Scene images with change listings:

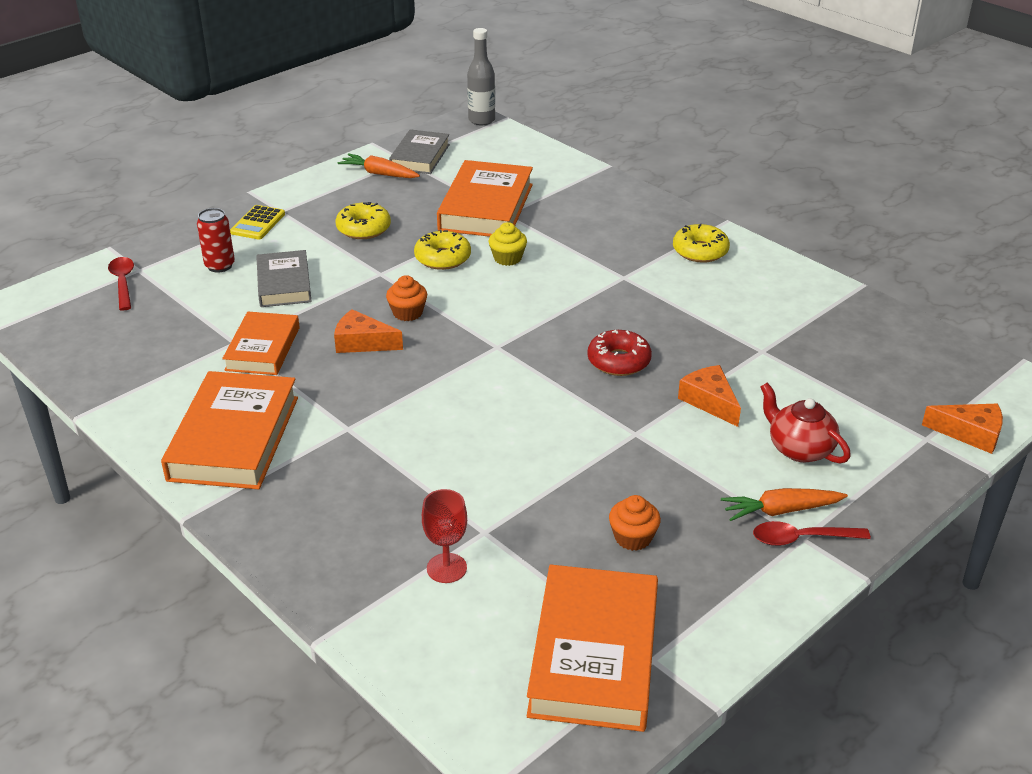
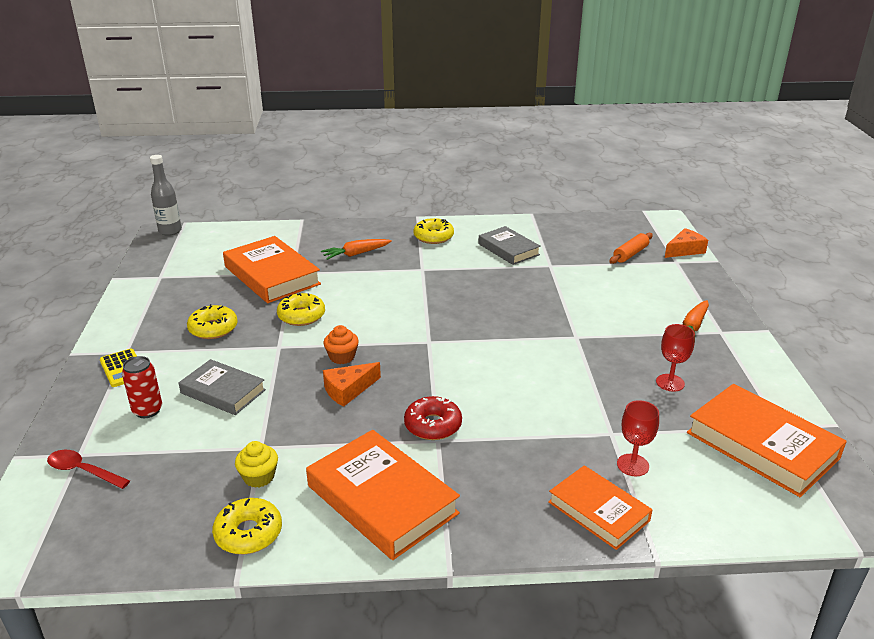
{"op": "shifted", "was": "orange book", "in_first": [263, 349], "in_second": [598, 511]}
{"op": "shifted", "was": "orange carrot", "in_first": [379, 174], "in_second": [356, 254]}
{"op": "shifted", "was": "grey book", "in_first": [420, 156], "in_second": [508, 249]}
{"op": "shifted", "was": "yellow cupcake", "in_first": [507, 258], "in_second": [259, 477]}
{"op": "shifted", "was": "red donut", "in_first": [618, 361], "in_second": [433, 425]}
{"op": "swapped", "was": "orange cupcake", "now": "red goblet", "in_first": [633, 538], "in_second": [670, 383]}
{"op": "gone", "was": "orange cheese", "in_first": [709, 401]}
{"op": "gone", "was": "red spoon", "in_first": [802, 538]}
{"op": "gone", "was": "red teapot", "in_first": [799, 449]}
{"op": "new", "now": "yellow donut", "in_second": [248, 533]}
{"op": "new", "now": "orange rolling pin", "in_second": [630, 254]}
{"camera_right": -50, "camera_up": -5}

→ Action item: Every record above must be repeated exactly, with the pictures dropped.

→ Exercise answer:
{"op": "shifted", "was": "orange book", "in_first": [263, 349], "in_second": [598, 511]}
{"op": "shifted", "was": "orange carrot", "in_first": [379, 174], "in_second": [356, 254]}
{"op": "shifted", "was": "grey book", "in_first": [420, 156], "in_second": [508, 249]}
{"op": "shifted", "was": "yellow cupcake", "in_first": [507, 258], "in_second": [259, 477]}
{"op": "shifted", "was": "red donut", "in_first": [618, 361], "in_second": [433, 425]}
{"op": "swapped", "was": "orange cupcake", "now": "red goblet", "in_first": [633, 538], "in_second": [670, 383]}
{"op": "gone", "was": "orange cheese", "in_first": [709, 401]}
{"op": "gone", "was": "red spoon", "in_first": [802, 538]}
{"op": "gone", "was": "red teapot", "in_first": [799, 449]}
{"op": "new", "now": "yellow donut", "in_second": [248, 533]}
{"op": "new", "now": "orange rolling pin", "in_second": [630, 254]}
{"camera_right": -50, "camera_up": -5}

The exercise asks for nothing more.